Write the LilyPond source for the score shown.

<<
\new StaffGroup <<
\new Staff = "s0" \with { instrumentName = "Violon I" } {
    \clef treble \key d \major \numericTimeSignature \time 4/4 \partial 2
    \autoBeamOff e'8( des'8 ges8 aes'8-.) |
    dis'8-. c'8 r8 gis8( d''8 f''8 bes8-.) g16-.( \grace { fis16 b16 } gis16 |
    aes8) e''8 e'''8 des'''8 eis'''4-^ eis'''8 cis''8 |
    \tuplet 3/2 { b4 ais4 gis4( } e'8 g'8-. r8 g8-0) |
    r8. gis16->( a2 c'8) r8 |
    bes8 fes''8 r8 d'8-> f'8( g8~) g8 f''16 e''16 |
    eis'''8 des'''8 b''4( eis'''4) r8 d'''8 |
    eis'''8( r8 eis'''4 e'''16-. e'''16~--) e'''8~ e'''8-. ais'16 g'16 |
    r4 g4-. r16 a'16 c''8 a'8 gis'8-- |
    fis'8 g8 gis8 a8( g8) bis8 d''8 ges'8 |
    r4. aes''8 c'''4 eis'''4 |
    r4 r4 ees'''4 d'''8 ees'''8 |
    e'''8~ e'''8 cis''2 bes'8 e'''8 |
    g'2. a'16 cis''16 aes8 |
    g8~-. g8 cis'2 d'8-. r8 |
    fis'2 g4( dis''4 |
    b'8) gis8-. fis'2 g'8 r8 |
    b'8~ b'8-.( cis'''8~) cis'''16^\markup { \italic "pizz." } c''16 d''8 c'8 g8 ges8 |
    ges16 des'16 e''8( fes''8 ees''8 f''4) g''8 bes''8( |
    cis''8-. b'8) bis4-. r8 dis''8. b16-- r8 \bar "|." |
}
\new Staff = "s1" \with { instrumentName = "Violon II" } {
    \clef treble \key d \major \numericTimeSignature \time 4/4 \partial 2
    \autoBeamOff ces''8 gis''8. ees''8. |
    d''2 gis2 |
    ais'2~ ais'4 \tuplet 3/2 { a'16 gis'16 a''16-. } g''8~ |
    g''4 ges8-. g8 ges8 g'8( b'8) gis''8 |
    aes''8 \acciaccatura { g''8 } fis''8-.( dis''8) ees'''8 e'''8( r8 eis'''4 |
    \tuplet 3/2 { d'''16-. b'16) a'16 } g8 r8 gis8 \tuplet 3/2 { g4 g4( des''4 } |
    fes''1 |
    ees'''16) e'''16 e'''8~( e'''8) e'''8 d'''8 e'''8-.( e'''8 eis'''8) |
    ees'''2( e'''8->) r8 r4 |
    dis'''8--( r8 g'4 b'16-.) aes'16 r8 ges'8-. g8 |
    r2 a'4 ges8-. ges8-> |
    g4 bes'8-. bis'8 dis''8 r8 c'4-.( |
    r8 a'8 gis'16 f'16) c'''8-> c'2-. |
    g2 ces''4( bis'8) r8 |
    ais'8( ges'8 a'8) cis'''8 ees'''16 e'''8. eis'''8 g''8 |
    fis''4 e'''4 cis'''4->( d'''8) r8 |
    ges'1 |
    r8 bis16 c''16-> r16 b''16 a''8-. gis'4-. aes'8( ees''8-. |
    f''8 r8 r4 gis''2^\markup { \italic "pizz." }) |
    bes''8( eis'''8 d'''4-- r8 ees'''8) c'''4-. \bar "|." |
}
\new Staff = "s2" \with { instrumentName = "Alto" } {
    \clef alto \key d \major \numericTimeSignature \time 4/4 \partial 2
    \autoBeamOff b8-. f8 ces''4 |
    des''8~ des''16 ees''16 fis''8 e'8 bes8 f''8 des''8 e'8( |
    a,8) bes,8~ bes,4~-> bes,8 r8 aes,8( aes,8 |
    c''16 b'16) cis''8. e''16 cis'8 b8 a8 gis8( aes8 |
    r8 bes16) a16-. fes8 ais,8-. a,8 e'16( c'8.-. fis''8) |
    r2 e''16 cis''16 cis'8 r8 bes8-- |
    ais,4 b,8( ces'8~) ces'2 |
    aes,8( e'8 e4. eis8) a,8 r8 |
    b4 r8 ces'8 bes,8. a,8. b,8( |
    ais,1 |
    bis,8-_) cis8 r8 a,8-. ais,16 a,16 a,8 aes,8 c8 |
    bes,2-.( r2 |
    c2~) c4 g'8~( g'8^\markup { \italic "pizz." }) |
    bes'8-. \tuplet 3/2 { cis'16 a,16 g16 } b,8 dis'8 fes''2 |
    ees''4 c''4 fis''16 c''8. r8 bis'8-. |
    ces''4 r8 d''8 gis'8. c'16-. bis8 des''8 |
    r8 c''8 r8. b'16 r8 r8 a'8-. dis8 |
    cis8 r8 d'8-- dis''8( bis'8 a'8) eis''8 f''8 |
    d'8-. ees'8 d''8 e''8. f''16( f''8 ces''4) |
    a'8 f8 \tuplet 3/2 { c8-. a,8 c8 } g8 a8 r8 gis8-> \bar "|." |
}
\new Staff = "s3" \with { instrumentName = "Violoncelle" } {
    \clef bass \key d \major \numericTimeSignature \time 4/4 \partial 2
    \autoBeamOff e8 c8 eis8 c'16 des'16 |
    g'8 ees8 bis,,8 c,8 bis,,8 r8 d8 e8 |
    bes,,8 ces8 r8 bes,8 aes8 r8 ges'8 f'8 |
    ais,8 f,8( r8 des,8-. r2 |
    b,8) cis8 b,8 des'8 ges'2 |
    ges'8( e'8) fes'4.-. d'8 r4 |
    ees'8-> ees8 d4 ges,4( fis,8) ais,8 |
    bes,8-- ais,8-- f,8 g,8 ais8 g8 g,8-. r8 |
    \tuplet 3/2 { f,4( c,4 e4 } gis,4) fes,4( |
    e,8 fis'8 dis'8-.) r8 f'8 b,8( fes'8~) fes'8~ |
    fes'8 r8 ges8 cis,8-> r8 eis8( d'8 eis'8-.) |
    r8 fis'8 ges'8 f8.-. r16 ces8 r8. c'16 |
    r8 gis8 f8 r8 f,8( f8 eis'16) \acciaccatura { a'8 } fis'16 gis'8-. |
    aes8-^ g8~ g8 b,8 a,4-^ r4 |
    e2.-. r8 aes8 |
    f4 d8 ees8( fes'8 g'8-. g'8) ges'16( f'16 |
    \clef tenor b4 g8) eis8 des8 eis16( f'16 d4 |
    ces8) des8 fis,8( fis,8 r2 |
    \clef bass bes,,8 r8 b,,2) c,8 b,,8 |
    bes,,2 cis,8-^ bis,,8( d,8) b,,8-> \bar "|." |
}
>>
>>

* * *

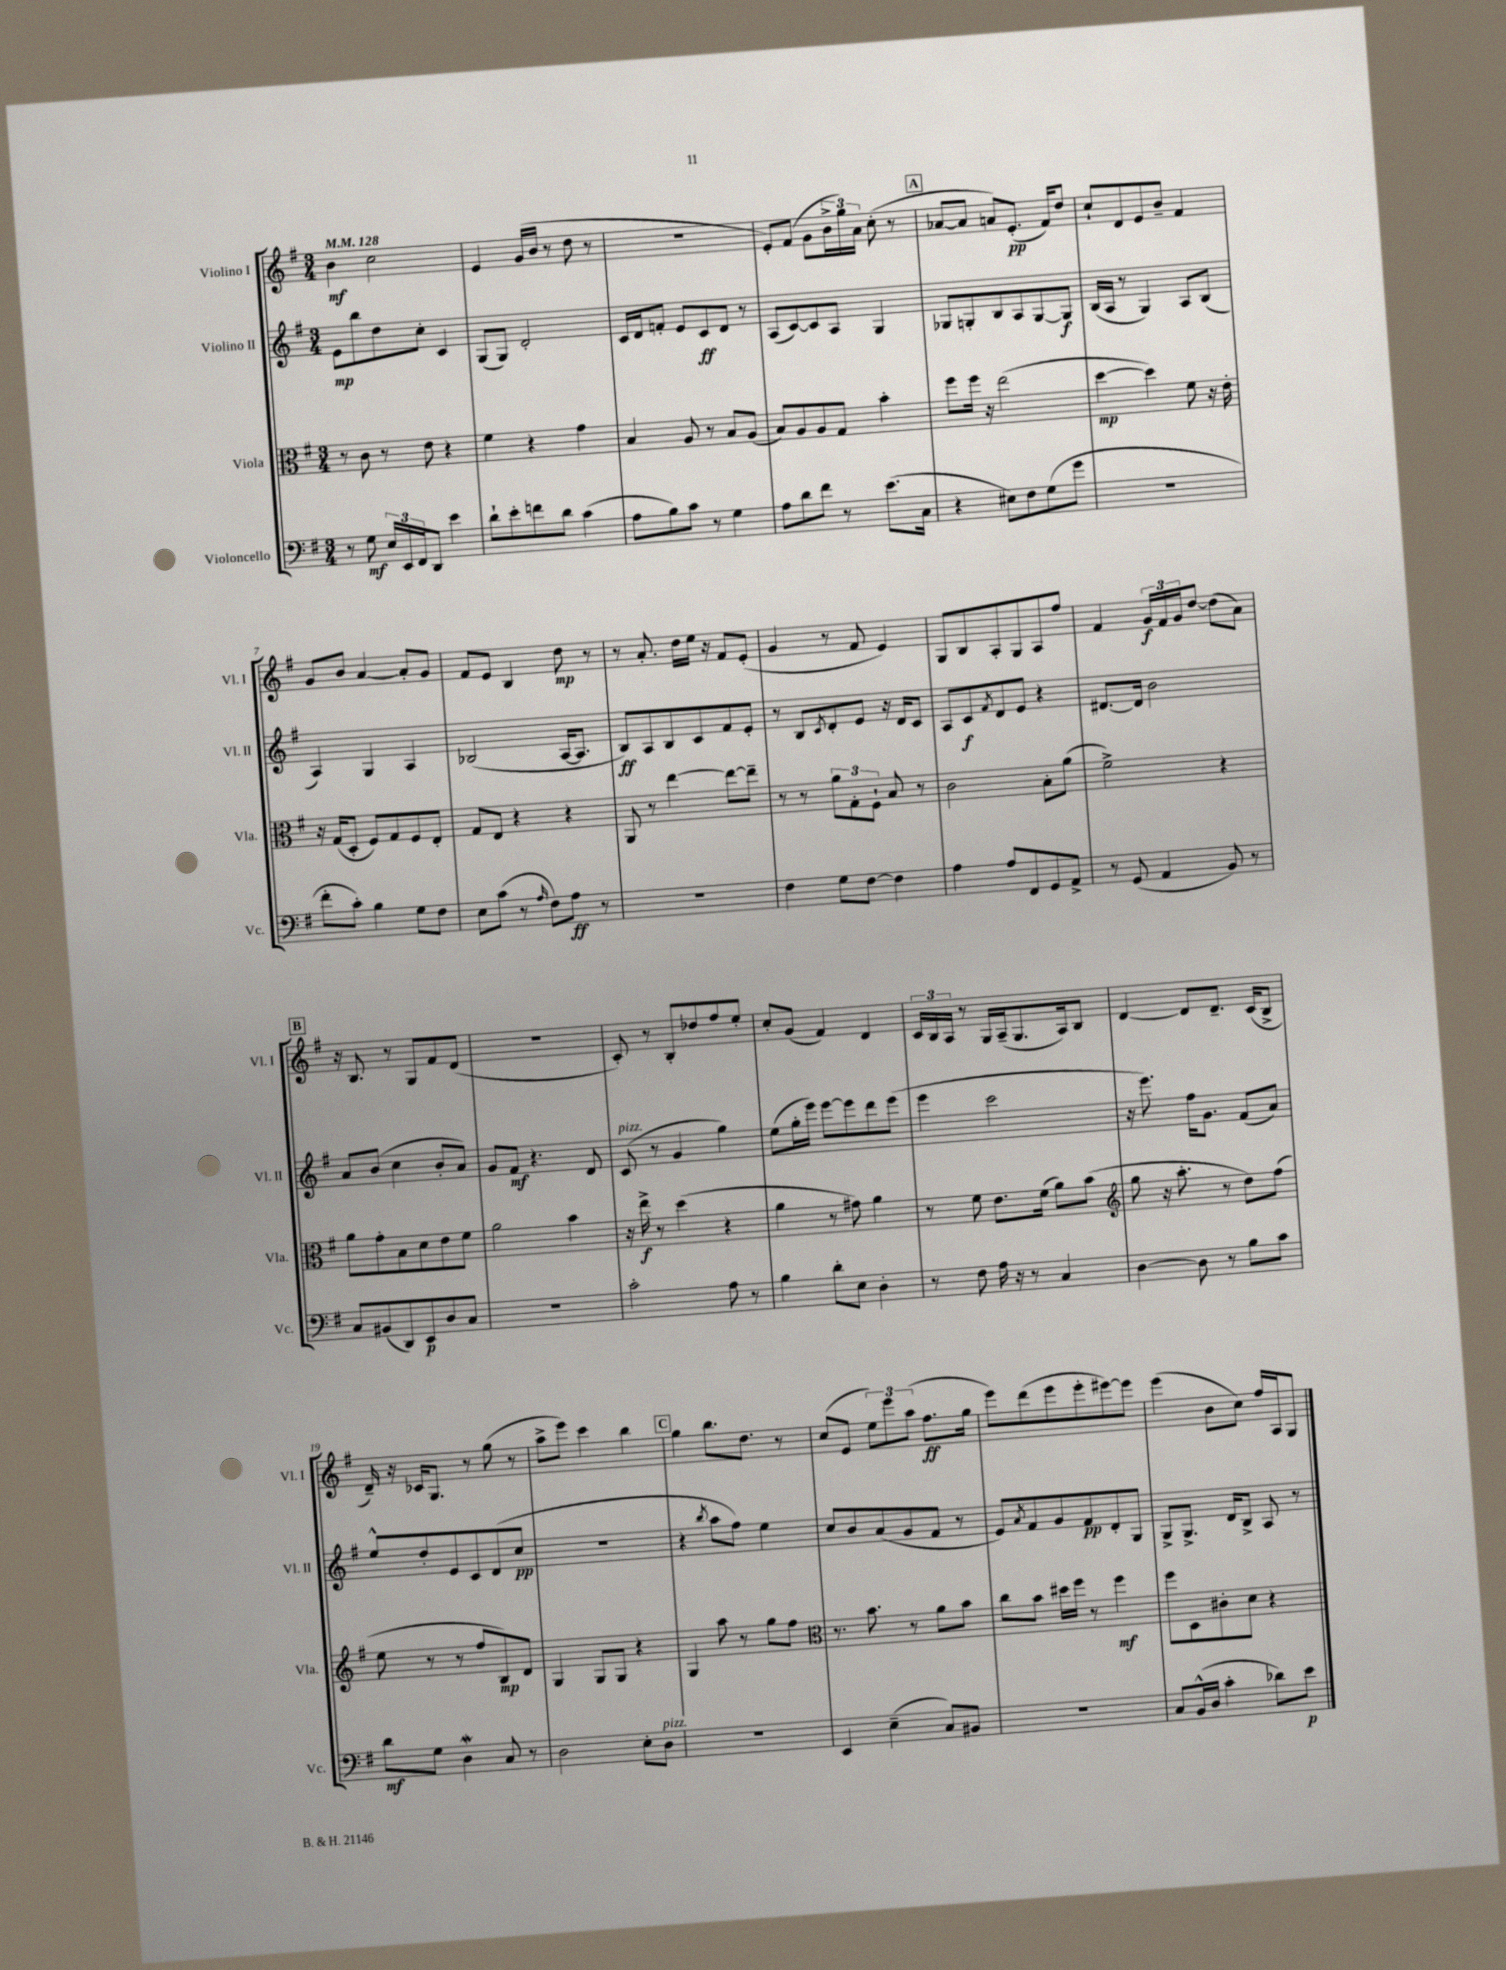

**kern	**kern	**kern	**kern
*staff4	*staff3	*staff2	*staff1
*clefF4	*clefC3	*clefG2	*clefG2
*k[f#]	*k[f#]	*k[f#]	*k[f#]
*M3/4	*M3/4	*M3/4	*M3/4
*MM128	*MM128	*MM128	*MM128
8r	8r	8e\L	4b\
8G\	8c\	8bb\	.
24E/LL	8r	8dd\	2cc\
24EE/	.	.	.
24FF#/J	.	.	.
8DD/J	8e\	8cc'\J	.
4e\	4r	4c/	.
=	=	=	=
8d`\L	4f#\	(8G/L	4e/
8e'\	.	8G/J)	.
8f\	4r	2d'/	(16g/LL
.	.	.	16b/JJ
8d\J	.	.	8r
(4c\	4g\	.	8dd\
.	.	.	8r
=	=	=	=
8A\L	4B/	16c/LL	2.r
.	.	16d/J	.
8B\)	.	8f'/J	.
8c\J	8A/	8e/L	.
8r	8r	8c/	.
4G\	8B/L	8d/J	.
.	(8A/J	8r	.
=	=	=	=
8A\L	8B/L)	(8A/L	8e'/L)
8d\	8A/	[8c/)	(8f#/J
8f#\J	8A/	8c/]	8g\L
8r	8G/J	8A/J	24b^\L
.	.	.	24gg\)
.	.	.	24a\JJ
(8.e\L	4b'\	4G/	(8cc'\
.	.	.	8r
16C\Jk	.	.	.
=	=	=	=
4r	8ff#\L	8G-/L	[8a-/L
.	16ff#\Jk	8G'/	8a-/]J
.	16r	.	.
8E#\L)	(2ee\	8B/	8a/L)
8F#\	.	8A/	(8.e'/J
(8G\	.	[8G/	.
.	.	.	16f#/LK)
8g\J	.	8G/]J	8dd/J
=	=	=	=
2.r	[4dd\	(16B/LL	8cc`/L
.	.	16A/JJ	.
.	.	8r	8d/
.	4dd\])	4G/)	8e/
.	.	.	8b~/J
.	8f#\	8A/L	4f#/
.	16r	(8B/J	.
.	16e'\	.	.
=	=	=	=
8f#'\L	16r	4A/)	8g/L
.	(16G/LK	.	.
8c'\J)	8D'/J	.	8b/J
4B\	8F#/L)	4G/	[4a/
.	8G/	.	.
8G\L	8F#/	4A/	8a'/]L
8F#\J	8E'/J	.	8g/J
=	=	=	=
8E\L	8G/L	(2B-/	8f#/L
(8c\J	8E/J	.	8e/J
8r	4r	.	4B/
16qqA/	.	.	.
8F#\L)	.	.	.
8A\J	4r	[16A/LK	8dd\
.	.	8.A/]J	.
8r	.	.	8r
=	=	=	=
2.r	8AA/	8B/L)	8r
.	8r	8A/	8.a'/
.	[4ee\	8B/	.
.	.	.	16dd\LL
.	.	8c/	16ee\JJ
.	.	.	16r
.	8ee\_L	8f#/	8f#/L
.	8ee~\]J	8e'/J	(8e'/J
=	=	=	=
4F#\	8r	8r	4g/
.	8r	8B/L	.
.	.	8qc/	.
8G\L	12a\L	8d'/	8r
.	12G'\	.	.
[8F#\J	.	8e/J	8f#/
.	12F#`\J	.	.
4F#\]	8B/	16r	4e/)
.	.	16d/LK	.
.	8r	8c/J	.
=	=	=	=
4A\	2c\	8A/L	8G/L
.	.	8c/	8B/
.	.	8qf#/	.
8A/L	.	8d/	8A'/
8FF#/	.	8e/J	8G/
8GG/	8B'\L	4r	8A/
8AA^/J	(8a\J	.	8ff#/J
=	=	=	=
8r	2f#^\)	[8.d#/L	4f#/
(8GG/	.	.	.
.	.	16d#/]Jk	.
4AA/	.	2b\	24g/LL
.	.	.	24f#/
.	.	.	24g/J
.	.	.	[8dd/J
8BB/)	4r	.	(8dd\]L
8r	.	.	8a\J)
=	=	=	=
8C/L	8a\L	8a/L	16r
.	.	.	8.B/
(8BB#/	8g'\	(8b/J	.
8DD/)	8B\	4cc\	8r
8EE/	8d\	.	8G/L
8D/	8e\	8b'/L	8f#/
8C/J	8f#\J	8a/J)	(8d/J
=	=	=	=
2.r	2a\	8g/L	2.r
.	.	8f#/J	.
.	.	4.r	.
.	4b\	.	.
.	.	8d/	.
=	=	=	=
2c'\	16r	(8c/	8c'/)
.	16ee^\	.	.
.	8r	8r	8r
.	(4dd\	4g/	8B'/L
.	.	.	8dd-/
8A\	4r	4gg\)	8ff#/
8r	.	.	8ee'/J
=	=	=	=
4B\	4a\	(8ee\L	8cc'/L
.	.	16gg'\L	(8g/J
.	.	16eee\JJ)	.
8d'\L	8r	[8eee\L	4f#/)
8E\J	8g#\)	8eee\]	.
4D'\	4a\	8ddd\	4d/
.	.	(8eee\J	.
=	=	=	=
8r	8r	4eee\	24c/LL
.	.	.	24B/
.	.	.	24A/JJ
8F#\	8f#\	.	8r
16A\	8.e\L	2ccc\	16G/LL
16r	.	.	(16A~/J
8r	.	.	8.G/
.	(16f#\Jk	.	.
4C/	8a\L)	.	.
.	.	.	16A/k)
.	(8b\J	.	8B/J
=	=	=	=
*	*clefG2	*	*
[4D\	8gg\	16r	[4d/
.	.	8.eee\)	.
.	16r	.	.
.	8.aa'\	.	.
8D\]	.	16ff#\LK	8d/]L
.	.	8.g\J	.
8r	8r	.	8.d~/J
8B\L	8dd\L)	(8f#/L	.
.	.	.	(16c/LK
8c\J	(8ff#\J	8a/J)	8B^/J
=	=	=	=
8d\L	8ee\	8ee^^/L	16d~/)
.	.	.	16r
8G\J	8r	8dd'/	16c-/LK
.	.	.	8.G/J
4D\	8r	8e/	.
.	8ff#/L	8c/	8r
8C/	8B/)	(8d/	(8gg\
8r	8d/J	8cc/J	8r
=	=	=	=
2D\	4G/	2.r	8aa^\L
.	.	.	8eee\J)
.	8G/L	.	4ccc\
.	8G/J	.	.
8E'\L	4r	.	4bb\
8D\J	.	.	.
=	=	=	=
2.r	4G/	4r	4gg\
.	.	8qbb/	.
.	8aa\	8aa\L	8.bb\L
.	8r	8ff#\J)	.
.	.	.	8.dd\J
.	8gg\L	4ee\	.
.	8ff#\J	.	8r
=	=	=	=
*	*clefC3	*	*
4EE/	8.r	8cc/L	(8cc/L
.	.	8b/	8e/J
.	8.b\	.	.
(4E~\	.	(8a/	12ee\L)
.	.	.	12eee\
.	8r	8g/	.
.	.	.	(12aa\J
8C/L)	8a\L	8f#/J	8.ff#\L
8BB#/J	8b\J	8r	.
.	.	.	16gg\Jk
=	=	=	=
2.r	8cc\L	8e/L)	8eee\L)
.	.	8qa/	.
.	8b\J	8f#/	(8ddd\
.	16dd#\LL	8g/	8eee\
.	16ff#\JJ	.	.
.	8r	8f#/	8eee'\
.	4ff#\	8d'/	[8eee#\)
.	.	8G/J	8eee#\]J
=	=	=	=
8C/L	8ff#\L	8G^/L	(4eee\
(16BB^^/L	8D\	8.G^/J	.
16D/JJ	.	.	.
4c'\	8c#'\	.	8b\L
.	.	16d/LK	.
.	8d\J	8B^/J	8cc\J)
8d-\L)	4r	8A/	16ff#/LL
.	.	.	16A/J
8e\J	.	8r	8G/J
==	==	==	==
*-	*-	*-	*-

(DO THIS):
Gather every line in the data above that contains the string "time" and copy each one unchanged.

(FINAL ANSWER):
    \clef treble \key d \major \numericTimeSignature \time 4/4 \partial 2
    \clef treble \key d \major \numericTimeSignature \time 4/4 \partial 2
    \clef alto \key d \major \numericTimeSignature \time 4/4 \partial 2
    \clef bass \key d \major \numericTimeSignature \time 4/4 \partial 2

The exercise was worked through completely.